** Directions **
Taking the line with "SD pin CS: B15 -> A9" as the first and the line with "SCALE1 pin DT: TX -> A4" as the last, set down exactly every line in that range from the entries below, and no more.

[Data records]

•••

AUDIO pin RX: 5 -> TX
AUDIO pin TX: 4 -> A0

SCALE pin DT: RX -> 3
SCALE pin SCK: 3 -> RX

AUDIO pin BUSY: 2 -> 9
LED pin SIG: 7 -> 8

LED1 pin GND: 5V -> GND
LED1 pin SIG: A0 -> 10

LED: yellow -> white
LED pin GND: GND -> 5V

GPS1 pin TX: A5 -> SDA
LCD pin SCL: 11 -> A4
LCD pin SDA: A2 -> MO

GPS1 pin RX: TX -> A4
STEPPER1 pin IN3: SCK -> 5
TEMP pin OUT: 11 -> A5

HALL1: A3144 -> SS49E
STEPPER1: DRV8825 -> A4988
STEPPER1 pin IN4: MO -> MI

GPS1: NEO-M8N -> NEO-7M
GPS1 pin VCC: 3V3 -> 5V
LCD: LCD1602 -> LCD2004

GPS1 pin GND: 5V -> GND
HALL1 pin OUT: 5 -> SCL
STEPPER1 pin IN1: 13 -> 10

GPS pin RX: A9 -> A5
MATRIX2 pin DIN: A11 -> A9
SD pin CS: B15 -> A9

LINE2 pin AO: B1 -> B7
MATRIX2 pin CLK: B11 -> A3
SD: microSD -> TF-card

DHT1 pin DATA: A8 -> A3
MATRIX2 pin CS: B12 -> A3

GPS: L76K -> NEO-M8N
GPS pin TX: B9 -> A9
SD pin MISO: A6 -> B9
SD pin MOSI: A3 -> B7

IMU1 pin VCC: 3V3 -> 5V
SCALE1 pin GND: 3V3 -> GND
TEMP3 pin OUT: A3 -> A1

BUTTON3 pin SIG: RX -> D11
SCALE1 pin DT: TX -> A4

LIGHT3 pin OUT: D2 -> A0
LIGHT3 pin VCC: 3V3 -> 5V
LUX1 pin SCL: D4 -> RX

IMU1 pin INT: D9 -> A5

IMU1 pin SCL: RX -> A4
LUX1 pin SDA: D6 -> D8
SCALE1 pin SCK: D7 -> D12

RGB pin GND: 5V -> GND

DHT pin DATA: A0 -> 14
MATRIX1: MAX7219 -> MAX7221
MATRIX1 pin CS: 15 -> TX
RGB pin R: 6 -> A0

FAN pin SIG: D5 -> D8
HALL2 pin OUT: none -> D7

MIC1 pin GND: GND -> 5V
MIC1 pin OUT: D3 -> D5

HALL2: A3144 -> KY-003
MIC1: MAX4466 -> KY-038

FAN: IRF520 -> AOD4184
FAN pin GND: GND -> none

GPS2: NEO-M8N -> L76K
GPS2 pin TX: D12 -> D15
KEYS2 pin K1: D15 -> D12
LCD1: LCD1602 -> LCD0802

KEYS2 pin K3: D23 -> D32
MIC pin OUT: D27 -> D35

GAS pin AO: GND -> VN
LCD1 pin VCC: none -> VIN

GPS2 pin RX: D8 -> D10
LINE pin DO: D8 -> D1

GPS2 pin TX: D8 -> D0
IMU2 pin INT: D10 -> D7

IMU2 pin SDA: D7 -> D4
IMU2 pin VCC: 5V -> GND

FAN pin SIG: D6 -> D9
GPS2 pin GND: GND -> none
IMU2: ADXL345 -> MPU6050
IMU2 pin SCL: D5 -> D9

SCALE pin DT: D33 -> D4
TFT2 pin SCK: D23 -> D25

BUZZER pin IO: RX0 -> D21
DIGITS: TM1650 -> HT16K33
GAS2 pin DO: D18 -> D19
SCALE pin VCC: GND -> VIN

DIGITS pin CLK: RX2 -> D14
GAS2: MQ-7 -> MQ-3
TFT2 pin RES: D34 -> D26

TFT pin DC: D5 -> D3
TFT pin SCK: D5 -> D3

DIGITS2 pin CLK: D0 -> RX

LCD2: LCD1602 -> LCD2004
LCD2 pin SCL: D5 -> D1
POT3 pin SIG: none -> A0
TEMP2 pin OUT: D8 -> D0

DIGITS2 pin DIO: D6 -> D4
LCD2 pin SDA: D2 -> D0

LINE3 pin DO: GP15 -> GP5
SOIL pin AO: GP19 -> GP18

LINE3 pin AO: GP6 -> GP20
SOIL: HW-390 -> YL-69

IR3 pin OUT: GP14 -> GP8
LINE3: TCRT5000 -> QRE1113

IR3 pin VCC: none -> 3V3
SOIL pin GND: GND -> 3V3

•••

** Expected answer **
SD pin CS: B15 -> A9

LINE2 pin AO: B1 -> B7
MATRIX2 pin CLK: B11 -> A3
SD: microSD -> TF-card

DHT1 pin DATA: A8 -> A3
MATRIX2 pin CS: B12 -> A3

GPS: L76K -> NEO-M8N
GPS pin TX: B9 -> A9
SD pin MISO: A6 -> B9
SD pin MOSI: A3 -> B7

IMU1 pin VCC: 3V3 -> 5V
SCALE1 pin GND: 3V3 -> GND
TEMP3 pin OUT: A3 -> A1

BUTTON3 pin SIG: RX -> D11
SCALE1 pin DT: TX -> A4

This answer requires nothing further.